**TASK TO CARRY OUT:** Scan each line of the records for the word "white" and extract the ones that have it.

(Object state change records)
◇ ◇ ◇ ◇ ◇ ◇ ◇

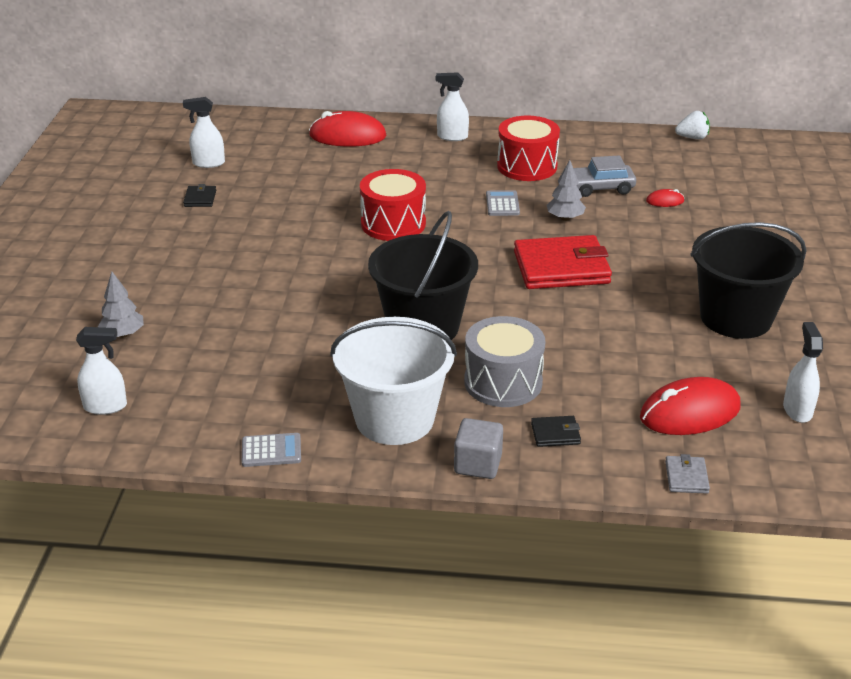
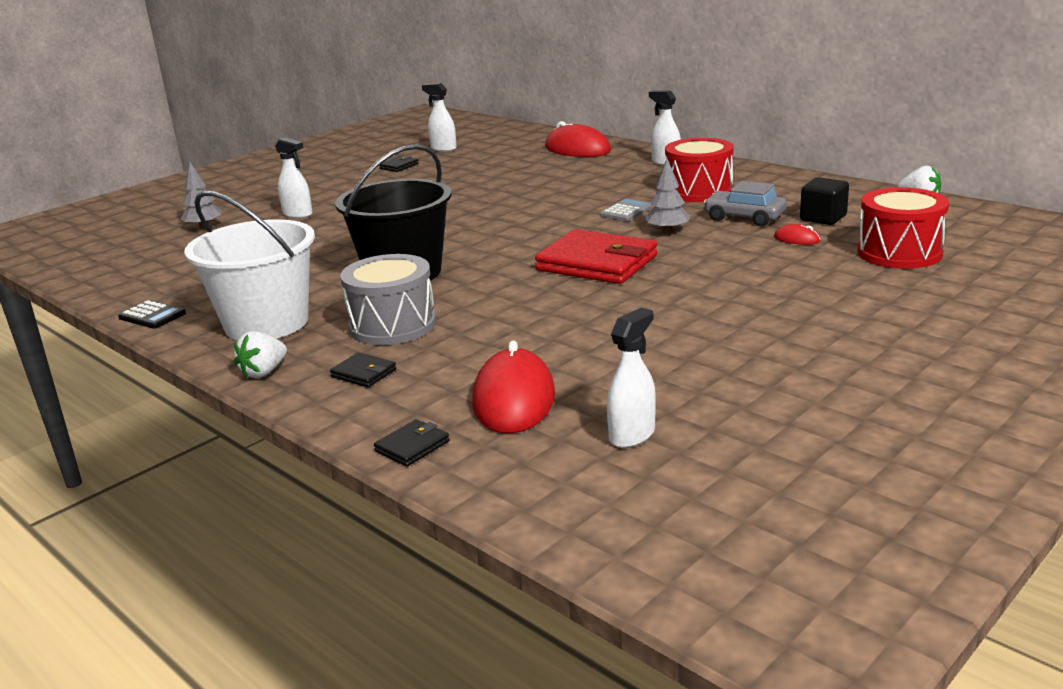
camera: 40 degrees right, 10 degrees down
(105, 406) = (117, 261): white spray bottle -> white spray bottle (298, 214)
(271, 451) = (152, 315): grey calculator -> black calculator
(393, 224) = (508, 206): red drum -> red drum (899, 253)
(478, 464) = (264, 372): grey cube -> white strawberry
(655, 174) = (823, 218): none -> black cube
(686, 477) = (412, 446): grey wallet -> black wallet
(690, 412) = (514, 399): red mouse -> red mouse turned 75 degrees clockwise
(735, 317) = (706, 341): black bucket -> none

◇ ◇ ◇ ◇ ◇ ◇ ◇

**RESPONSE TO THIS TASK:**
(105, 406) = (117, 261): white spray bottle -> white spray bottle (298, 214)
(478, 464) = (264, 372): grey cube -> white strawberry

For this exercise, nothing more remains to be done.